- _EXERCISE AIM_:
Take the data below and extract the lines from the one with "S201: switch (GND, N29) -> button (GND, N29)" to the one with "U204 pin VDD: N13 -> 5V", inclusive, exactly as written.

- _AVAILABLE DATA_:
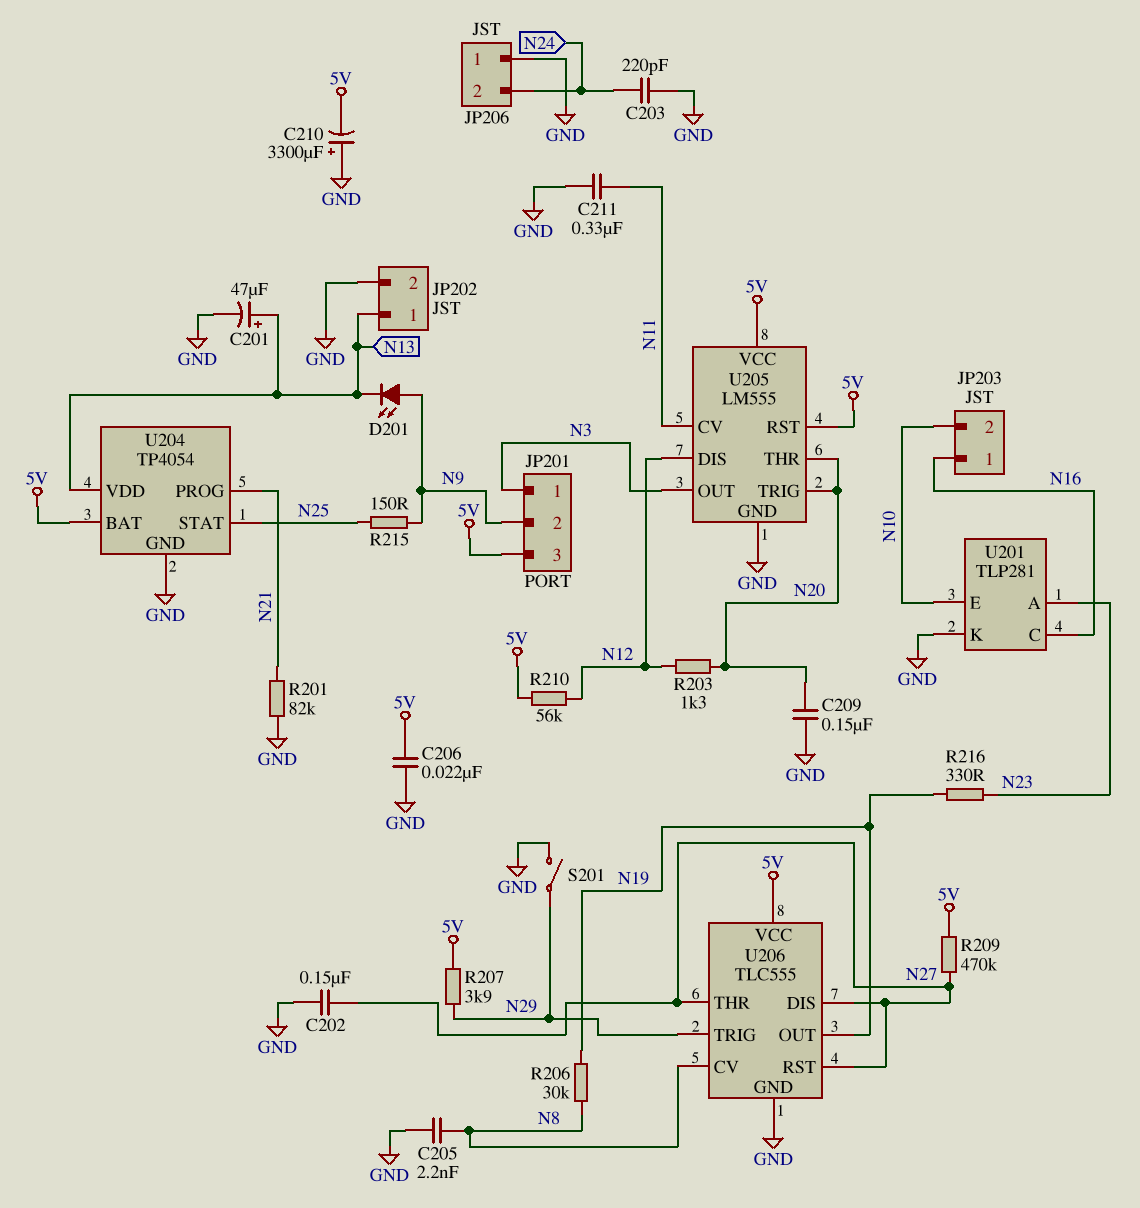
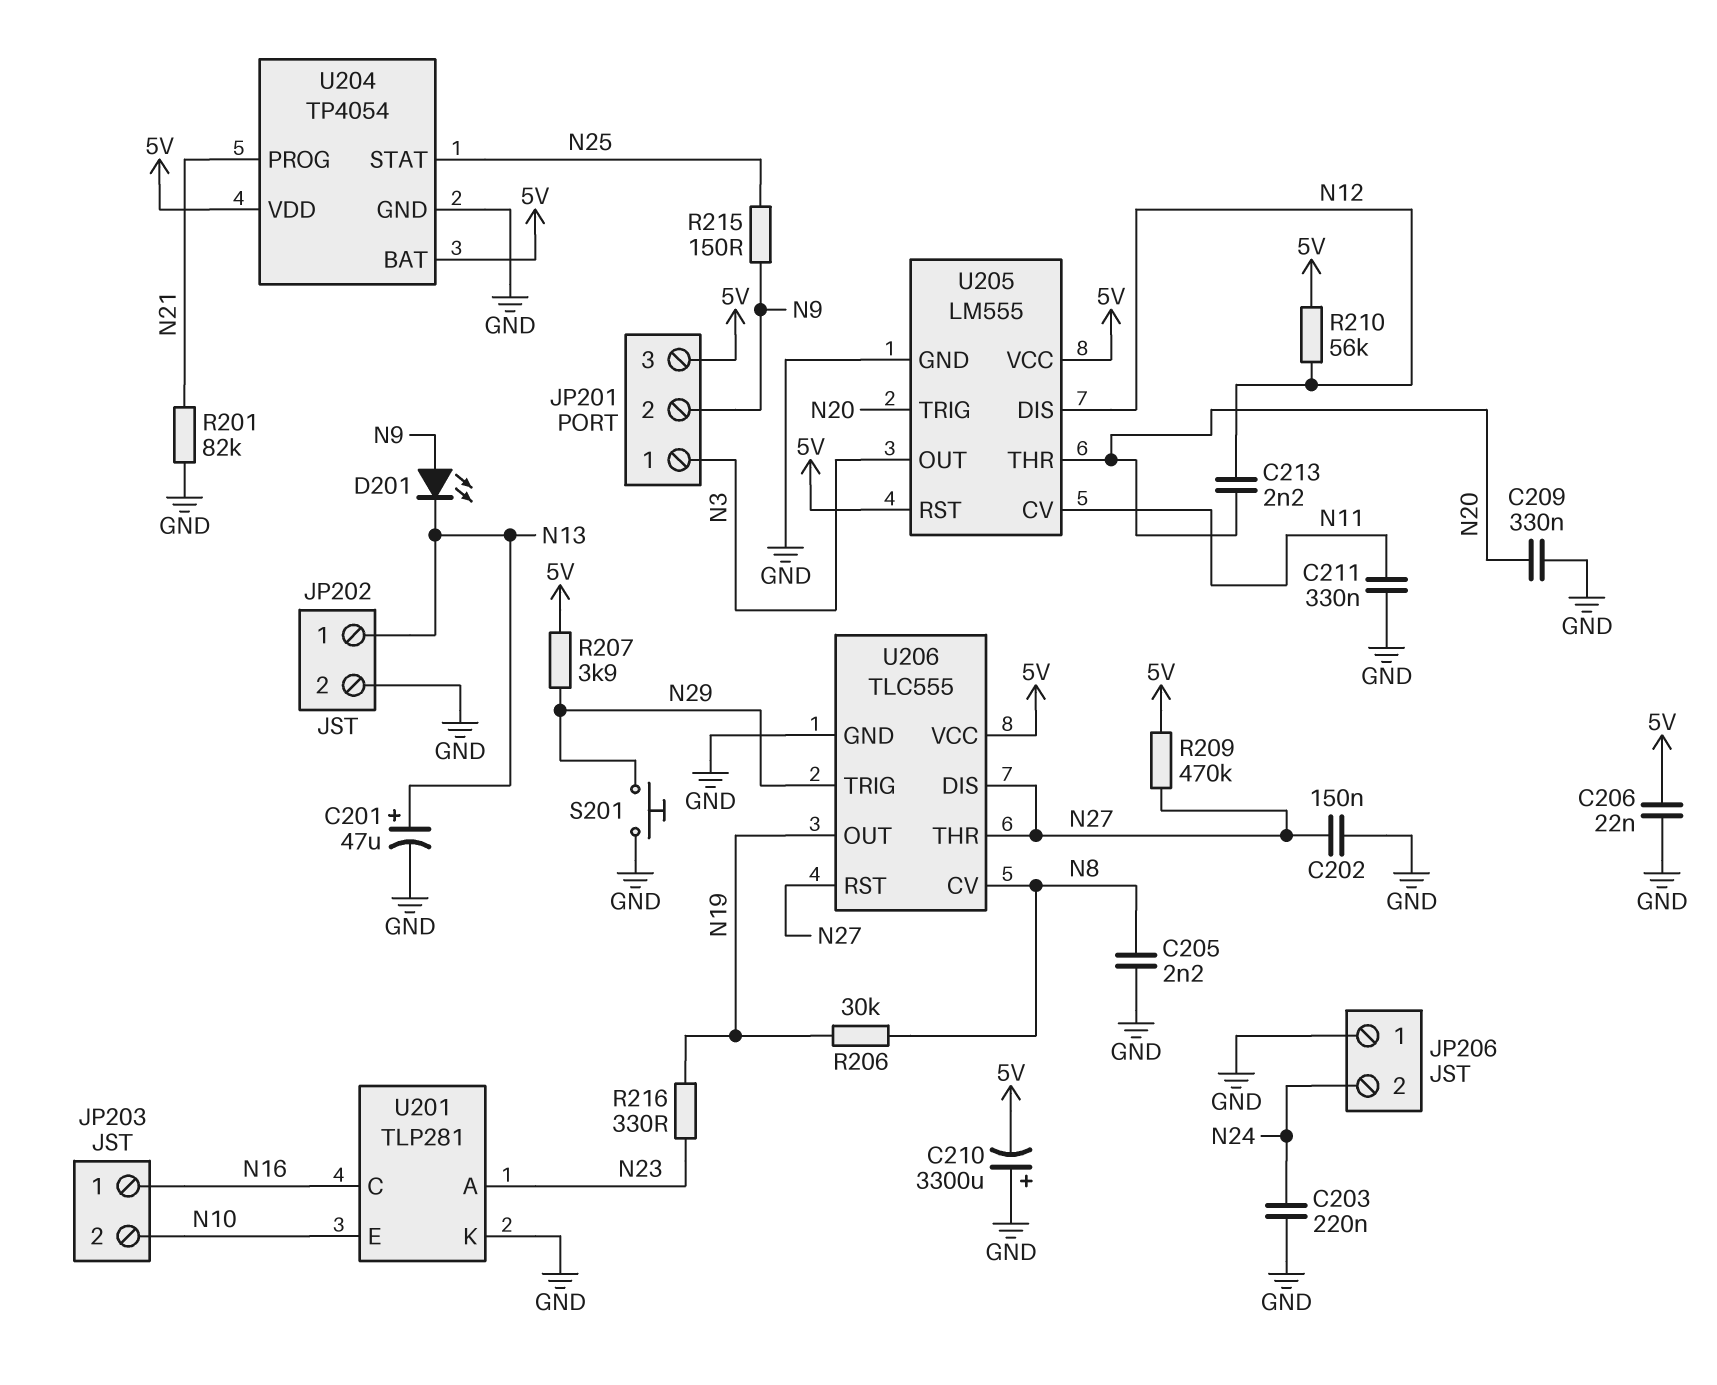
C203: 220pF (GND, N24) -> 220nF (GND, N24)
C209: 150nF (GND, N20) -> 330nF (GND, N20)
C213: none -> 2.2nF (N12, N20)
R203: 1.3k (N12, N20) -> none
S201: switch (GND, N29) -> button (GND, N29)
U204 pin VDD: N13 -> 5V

--

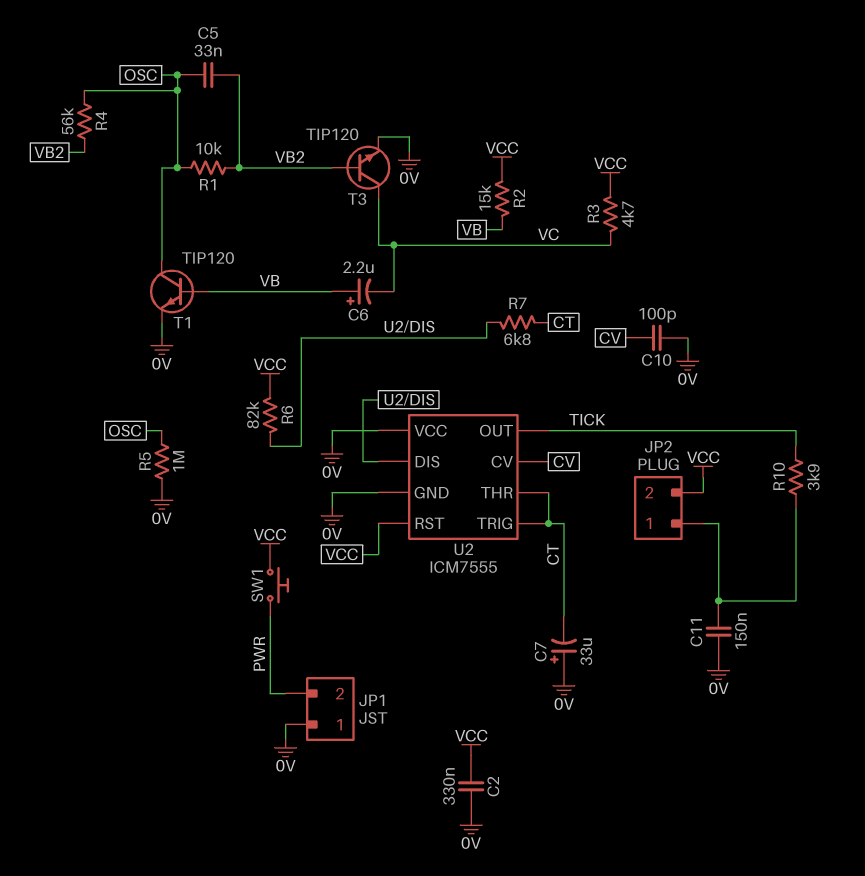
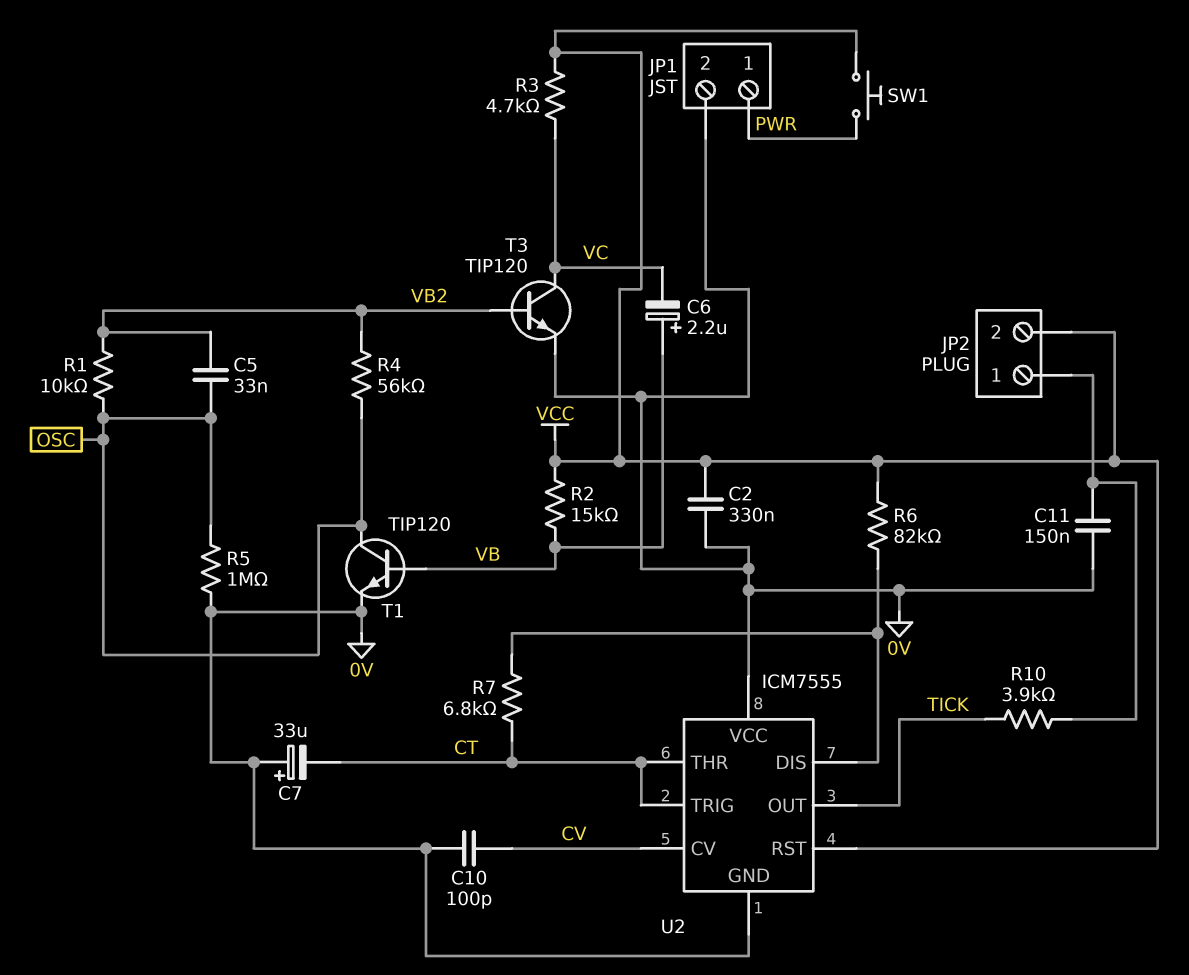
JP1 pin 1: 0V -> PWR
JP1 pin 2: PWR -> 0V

- _RESPONSE_:
S201: switch (GND, N29) -> button (GND, N29)
U204 pin VDD: N13 -> 5V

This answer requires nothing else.